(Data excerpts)
════

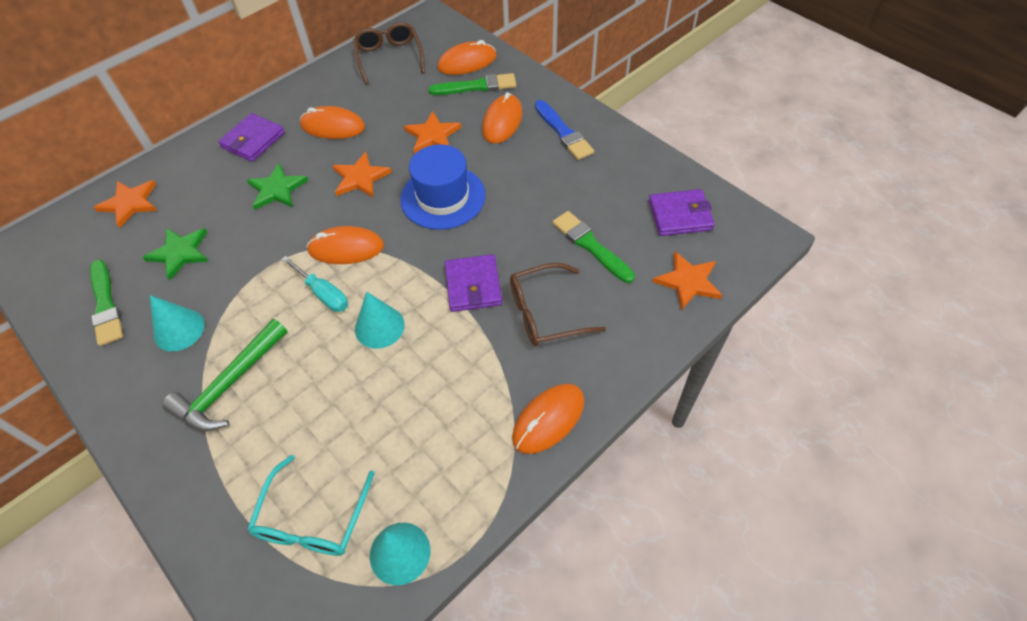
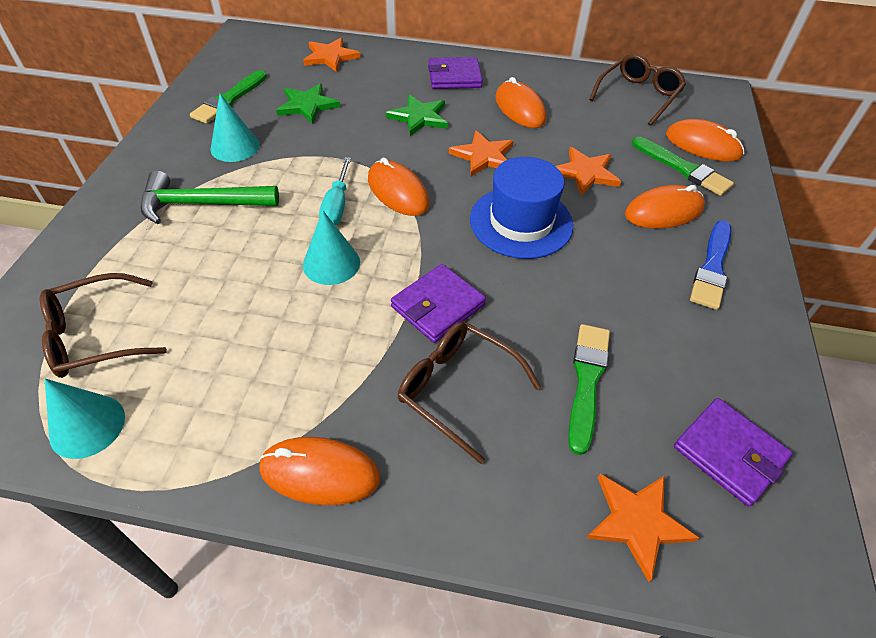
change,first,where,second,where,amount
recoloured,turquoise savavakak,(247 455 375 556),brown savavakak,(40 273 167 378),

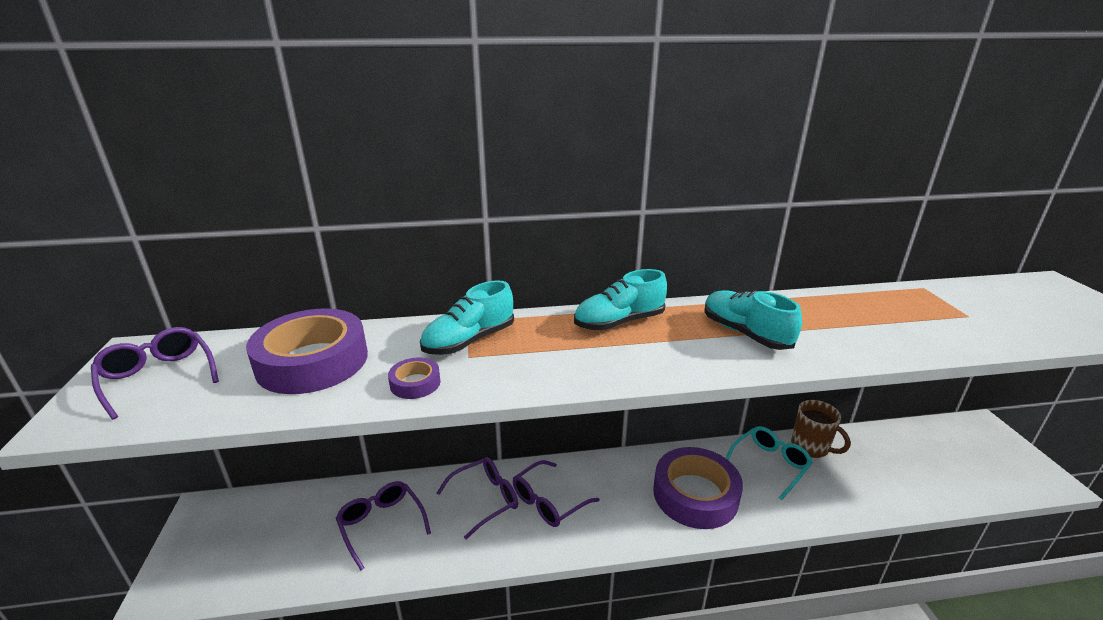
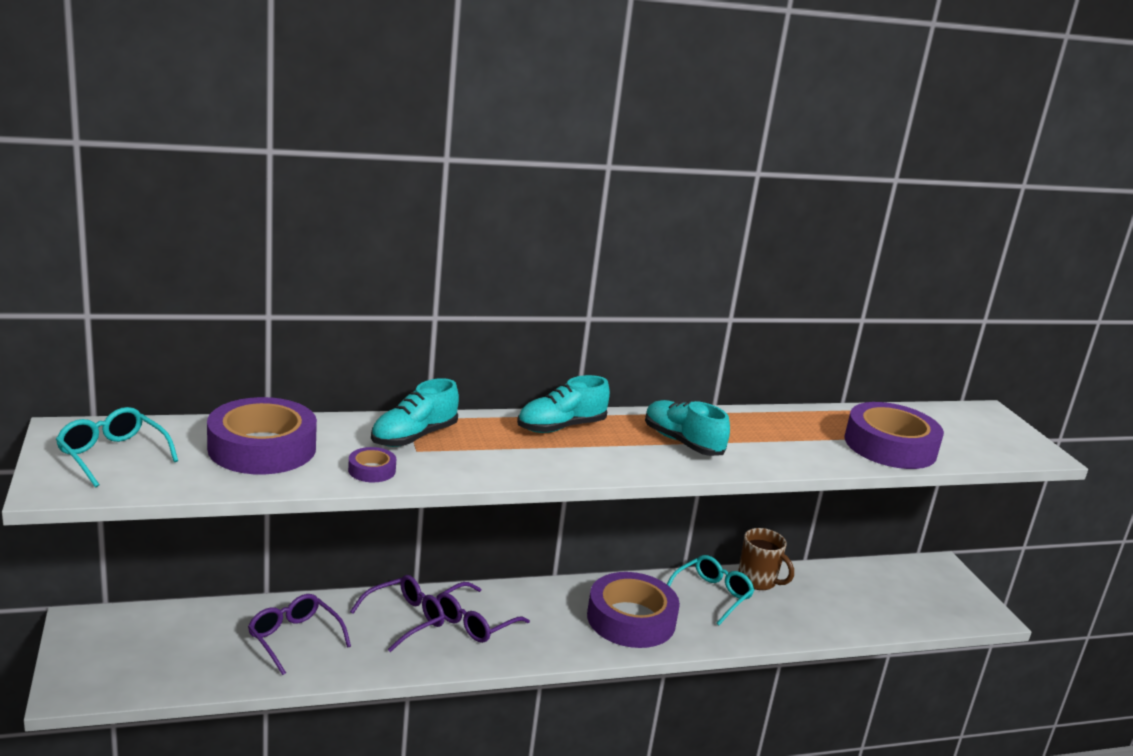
change,first,where,second,where,amount
recoloured,purple savavakak,(91 327 219 420),turquoise savavakak,(56 407 178 488),
added,,,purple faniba,(844 402 944 469),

════

WORK TO COMPLETE
You are asked to reproduce each line above exactly, but to exclude the pictures.

COMPLETED EXERCISE
change,first,where,second,where,amount
recoloured,turquoise savavakak,(247 455 375 556),brown savavakak,(40 273 167 378),

change,first,where,second,where,amount
recoloured,purple savavakak,(91 327 219 420),turquoise savavakak,(56 407 178 488),
added,,,purple faniba,(844 402 944 469),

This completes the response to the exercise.